PROMPT
Transcribe word for word each line from the one containing "blue brick H4 level 2 -> red brick H4 level 2" to the final line of the data, both included. Skip the pictures.
|---|
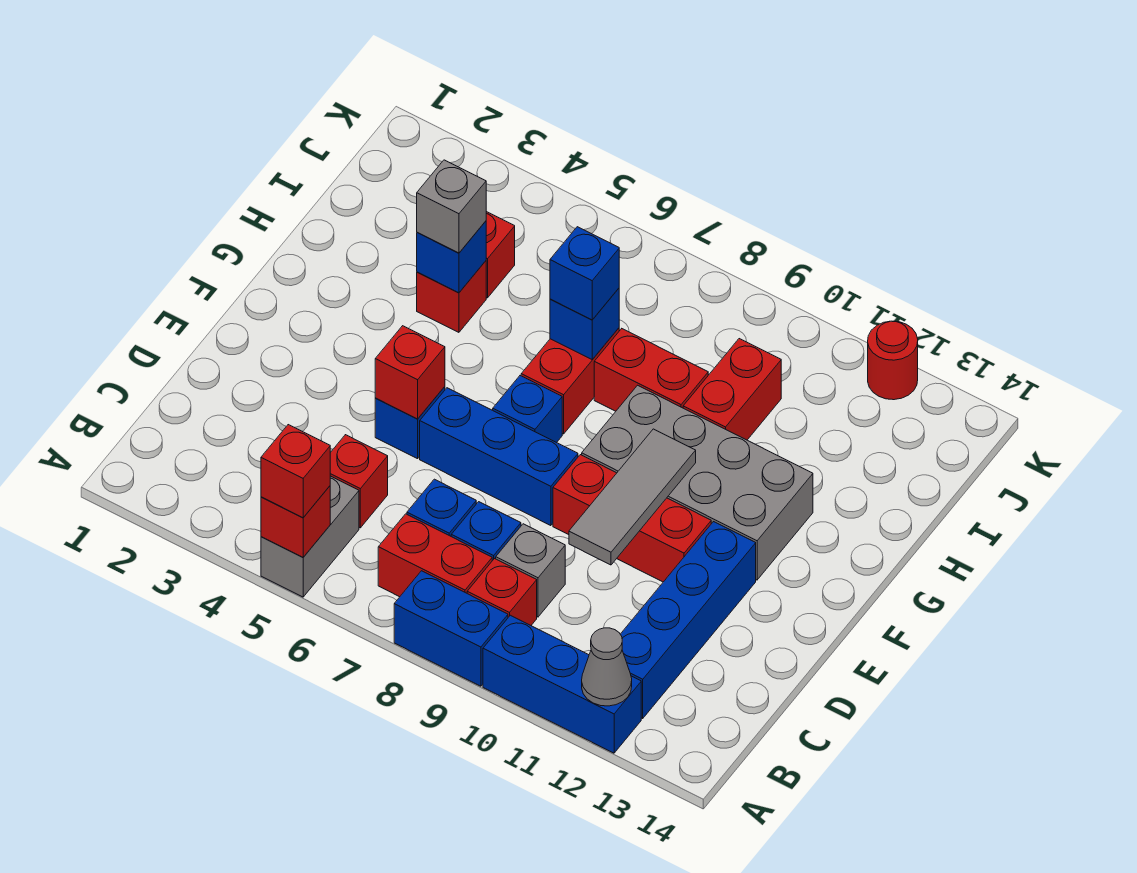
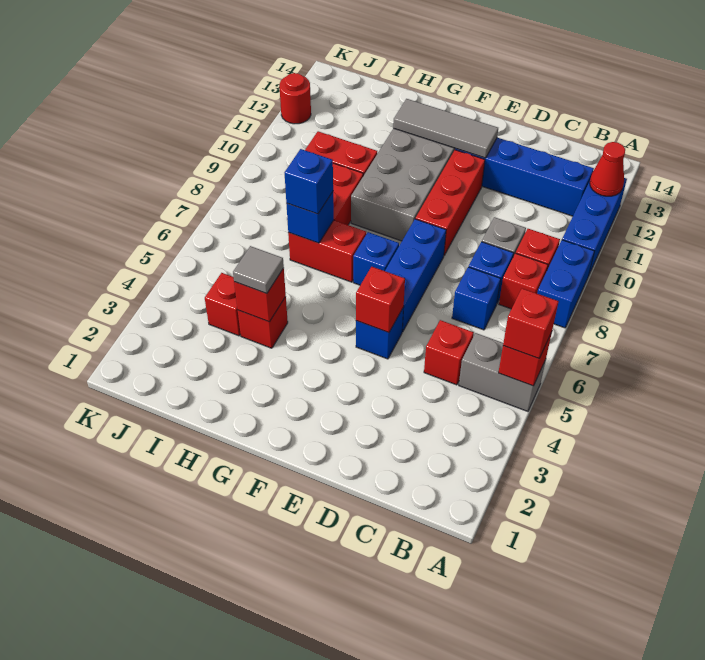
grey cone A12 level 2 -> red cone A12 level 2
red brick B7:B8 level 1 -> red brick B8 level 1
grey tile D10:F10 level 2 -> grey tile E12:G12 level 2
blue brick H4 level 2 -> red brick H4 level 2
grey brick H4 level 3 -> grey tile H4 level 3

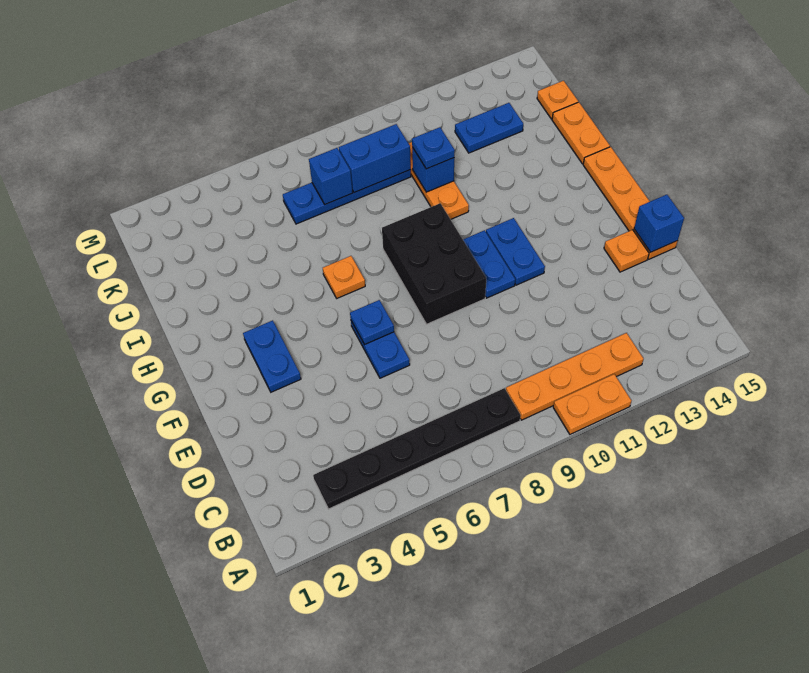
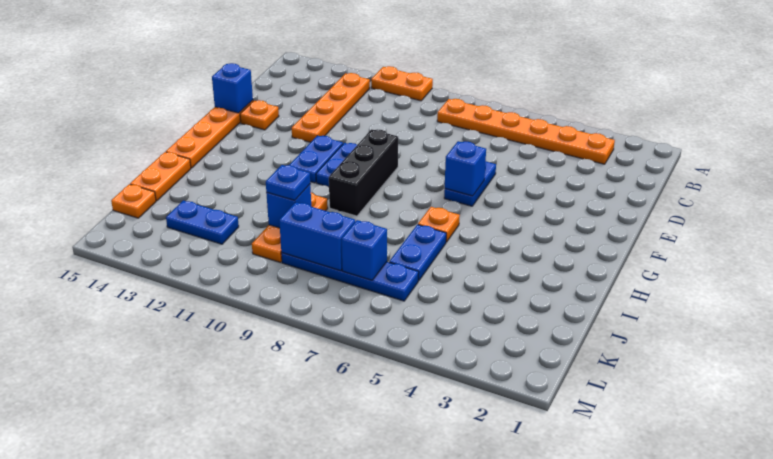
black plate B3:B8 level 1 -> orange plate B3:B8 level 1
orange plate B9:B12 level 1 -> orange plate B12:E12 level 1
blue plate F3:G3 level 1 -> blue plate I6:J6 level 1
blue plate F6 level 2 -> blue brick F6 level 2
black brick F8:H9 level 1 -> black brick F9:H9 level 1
|---|
PROBLEM SOLUTION
blue brick H4 level 2 -> red brick H4 level 2
grey brick H4 level 3 -> grey tile H4 level 3

black plate B3:B8 level 1 -> orange plate B3:B8 level 1
orange plate B9:B12 level 1 -> orange plate B12:E12 level 1
blue plate F3:G3 level 1 -> blue plate I6:J6 level 1
blue plate F6 level 2 -> blue brick F6 level 2
black brick F8:H9 level 1 -> black brick F9:H9 level 1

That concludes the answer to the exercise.